• [Task to complete]:
Reproduce the entries exactly and omit the pictures.

• [Available data]:
*** Begin section ***

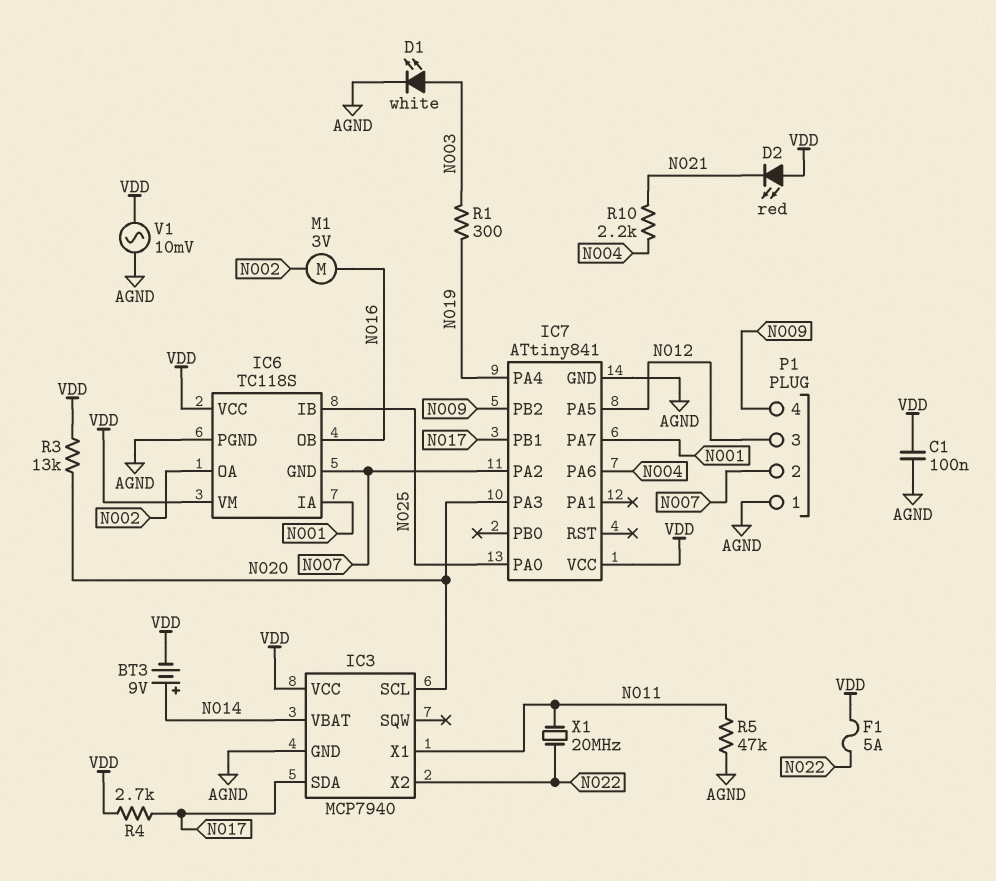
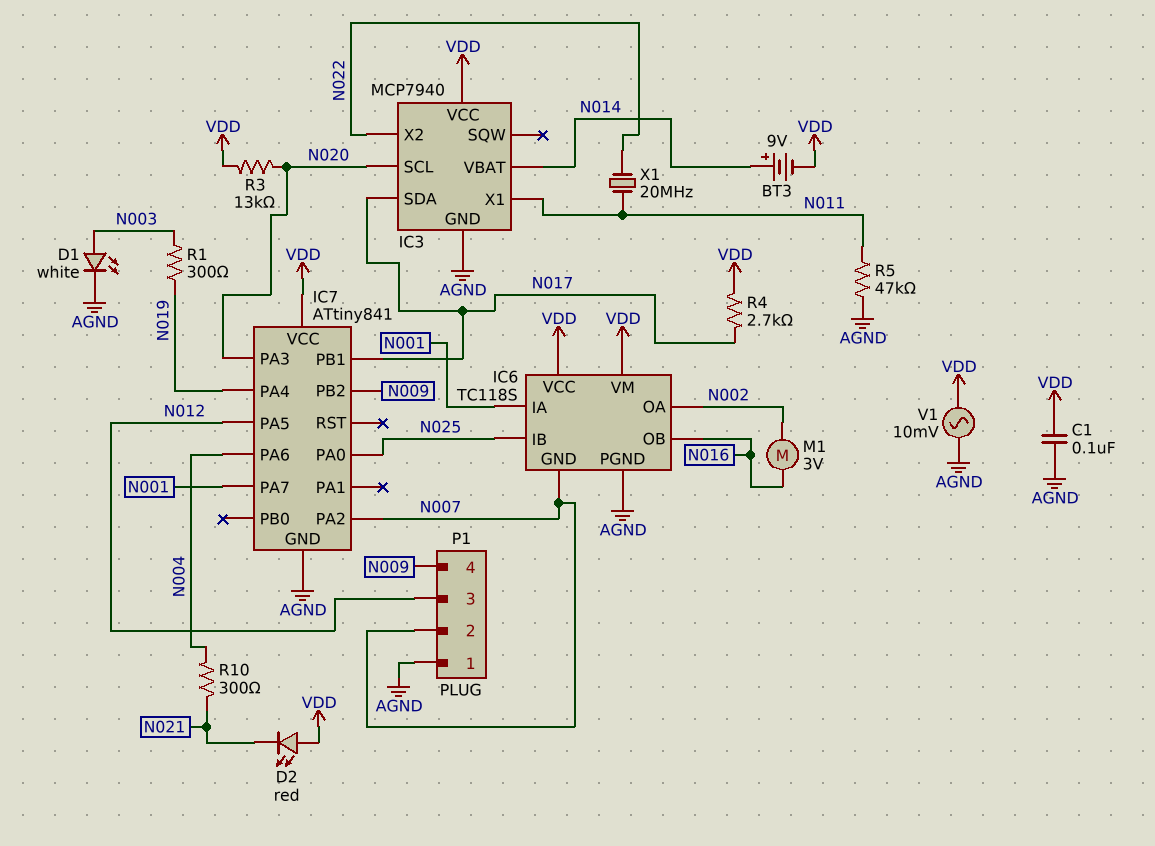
F1: 5A (N022, VDD) -> none
R10: 2.2k (N004, N021) -> 300 (N004, N021)

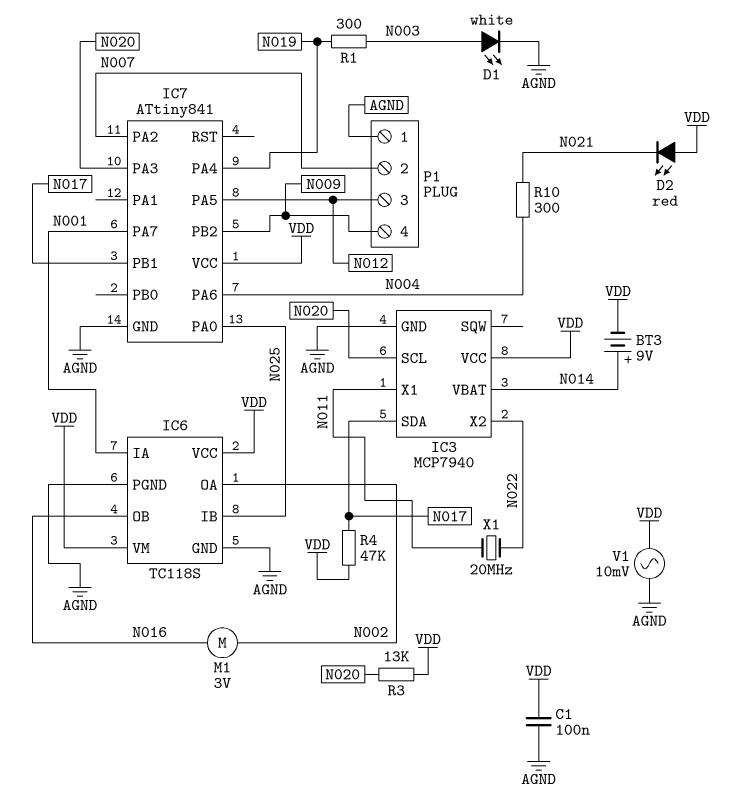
IC6 pin GND: N007 -> AGND
R4: 2.7k (N017, VDD) -> 47k (N017, VDD)
R5: 47k (AGND, N011) -> none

*** End section ***

• [Output of the exercise]:
F1: 5A (N022, VDD) -> none
R10: 2.2k (N004, N021) -> 300 (N004, N021)

IC6 pin GND: N007 -> AGND
R4: 2.7k (N017, VDD) -> 47k (N017, VDD)
R5: 47k (AGND, N011) -> none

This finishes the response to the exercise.